## SOURCE MATERIAL
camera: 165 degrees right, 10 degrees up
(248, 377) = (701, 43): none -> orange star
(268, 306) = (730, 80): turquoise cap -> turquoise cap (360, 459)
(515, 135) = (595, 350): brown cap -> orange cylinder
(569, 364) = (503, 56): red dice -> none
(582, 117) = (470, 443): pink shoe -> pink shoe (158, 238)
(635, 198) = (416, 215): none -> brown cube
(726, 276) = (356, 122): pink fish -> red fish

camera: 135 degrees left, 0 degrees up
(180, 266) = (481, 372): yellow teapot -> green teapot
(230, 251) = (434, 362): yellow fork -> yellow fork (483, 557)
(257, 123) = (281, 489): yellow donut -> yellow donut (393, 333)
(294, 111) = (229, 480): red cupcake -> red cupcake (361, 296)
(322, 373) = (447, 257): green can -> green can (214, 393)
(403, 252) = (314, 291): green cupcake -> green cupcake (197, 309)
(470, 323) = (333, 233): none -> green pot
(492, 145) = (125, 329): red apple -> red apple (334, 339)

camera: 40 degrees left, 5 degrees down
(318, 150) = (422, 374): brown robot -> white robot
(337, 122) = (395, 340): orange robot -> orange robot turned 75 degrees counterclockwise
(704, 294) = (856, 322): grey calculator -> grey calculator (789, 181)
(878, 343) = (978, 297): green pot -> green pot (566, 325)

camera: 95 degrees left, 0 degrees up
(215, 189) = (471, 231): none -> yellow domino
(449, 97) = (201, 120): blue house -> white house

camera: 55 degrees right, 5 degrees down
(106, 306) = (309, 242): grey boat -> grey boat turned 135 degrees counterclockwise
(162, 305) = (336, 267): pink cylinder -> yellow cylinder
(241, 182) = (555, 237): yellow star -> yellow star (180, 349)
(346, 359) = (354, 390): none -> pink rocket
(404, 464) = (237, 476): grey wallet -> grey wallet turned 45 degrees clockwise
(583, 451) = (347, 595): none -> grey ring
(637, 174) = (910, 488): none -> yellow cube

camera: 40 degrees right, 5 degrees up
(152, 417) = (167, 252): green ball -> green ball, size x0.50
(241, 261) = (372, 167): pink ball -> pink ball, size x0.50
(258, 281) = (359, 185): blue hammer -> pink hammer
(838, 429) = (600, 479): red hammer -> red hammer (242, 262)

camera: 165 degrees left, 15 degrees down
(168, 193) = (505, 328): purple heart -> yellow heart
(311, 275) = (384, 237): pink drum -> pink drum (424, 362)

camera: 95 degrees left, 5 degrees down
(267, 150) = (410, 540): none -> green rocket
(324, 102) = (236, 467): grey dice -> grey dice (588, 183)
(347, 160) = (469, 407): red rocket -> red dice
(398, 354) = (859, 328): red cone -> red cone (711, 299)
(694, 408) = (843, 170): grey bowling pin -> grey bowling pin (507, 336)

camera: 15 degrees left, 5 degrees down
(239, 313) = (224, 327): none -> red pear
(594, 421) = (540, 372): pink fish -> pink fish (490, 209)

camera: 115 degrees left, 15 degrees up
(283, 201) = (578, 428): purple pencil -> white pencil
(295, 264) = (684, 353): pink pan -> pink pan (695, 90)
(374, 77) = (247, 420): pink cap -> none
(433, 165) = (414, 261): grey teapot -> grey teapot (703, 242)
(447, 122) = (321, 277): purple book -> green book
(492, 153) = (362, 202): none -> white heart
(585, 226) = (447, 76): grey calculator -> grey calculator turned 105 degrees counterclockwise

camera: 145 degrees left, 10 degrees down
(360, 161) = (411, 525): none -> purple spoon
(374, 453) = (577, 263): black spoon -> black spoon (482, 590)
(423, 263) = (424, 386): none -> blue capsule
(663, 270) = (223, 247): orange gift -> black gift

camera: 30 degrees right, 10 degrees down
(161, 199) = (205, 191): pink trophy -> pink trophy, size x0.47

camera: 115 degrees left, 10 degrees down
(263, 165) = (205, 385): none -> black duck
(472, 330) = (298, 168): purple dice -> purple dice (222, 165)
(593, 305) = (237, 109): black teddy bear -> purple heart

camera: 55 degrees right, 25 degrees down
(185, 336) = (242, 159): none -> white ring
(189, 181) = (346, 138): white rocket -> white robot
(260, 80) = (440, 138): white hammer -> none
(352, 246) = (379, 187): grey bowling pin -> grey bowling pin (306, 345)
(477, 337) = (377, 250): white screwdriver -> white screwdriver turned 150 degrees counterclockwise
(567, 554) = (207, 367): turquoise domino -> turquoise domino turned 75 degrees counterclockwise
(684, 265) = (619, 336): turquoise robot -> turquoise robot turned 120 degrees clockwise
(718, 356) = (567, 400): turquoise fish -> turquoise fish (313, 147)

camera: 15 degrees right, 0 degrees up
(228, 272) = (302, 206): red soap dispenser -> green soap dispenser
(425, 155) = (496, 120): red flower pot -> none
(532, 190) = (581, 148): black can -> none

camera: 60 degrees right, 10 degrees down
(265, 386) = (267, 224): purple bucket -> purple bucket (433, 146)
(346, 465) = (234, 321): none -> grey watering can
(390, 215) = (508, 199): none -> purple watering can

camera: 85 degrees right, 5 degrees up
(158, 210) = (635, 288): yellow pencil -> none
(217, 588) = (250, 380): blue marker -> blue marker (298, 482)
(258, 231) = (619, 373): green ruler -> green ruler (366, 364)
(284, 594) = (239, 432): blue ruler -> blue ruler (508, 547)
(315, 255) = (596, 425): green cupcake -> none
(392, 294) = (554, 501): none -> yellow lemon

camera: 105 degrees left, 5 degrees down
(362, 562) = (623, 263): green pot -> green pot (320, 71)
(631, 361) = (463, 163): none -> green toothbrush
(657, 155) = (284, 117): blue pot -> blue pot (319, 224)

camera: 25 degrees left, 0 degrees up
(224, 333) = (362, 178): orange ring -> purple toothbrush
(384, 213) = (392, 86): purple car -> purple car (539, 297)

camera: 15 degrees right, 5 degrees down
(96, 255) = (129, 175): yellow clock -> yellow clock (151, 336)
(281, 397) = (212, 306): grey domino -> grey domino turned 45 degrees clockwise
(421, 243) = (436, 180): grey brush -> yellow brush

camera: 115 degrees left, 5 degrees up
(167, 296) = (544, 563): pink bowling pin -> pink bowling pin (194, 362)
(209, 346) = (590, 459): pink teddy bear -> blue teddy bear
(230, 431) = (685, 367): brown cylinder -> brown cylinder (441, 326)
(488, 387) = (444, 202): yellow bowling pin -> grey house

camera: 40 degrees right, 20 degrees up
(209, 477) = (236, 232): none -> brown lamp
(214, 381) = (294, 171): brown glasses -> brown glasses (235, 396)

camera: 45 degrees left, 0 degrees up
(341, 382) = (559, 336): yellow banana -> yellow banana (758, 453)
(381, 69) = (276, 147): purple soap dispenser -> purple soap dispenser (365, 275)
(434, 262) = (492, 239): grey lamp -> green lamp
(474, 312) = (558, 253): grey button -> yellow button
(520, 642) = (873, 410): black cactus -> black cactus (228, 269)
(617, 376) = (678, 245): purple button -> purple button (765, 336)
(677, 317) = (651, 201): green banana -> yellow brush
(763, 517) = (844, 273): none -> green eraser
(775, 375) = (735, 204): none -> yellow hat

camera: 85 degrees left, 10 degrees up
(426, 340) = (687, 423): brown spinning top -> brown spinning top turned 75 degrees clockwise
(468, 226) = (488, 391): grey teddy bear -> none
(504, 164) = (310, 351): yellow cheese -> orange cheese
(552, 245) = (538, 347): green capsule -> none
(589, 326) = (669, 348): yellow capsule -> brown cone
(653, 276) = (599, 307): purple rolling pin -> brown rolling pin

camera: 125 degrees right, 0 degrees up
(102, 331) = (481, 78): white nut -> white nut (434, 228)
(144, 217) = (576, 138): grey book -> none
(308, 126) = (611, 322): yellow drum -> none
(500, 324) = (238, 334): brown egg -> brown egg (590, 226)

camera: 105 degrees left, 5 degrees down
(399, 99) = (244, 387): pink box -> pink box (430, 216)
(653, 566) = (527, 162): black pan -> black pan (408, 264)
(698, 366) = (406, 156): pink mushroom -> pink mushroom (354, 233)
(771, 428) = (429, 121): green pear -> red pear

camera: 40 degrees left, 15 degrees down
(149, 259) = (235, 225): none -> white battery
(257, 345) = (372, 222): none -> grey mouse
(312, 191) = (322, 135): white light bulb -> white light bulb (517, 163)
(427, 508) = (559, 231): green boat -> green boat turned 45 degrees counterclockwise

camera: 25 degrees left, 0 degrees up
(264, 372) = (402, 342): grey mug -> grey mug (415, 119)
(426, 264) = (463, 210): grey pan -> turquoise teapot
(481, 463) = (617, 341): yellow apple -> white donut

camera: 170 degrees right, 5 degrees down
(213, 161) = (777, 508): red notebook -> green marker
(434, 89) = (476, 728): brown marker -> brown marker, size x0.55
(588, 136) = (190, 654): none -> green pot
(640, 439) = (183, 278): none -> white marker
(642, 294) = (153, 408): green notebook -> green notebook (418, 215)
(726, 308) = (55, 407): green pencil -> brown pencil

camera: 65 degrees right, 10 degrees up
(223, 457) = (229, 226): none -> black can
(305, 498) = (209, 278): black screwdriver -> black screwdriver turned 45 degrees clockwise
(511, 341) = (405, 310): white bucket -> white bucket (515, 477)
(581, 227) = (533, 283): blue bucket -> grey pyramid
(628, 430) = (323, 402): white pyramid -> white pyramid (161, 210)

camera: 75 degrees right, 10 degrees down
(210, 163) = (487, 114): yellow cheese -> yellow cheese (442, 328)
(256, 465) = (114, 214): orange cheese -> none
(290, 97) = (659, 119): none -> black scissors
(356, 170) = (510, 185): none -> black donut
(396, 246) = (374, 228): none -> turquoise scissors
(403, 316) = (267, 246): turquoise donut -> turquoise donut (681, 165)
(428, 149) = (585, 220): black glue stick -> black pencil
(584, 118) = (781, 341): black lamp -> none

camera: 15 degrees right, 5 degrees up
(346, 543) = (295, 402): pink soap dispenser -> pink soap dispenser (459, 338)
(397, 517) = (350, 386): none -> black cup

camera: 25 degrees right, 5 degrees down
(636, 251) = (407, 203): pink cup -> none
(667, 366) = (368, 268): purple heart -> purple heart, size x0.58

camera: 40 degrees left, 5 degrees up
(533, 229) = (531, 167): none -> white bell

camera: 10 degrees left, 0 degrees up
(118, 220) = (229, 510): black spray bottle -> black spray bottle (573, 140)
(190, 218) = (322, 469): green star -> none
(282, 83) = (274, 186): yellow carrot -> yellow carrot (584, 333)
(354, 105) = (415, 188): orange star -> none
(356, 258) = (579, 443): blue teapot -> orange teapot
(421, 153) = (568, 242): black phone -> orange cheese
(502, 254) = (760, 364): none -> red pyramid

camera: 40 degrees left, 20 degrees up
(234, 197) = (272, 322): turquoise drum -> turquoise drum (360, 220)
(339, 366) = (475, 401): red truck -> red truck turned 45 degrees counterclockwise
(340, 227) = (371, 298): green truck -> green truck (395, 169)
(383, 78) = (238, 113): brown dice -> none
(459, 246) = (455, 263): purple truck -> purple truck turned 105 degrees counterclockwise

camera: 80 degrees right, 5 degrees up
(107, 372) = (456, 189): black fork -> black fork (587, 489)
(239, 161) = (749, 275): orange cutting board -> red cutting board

## TASK STATEMENT
Among the lines above, repeat exactly those from the line with "camera: 125 degrees right, 0 degrees up" to the line with "(312, 191) = (322, 135): white", counting both ends.

## THE COMPLETED TASK
camera: 125 degrees right, 0 degrees up
(102, 331) = (481, 78): white nut -> white nut (434, 228)
(144, 217) = (576, 138): grey book -> none
(308, 126) = (611, 322): yellow drum -> none
(500, 324) = (238, 334): brown egg -> brown egg (590, 226)

camera: 105 degrees left, 5 degrees down
(399, 99) = (244, 387): pink box -> pink box (430, 216)
(653, 566) = (527, 162): black pan -> black pan (408, 264)
(698, 366) = (406, 156): pink mushroom -> pink mushroom (354, 233)
(771, 428) = (429, 121): green pear -> red pear

camera: 40 degrees left, 15 degrees down
(149, 259) = (235, 225): none -> white battery
(257, 345) = (372, 222): none -> grey mouse
(312, 191) = (322, 135): white light bulb -> white light bulb (517, 163)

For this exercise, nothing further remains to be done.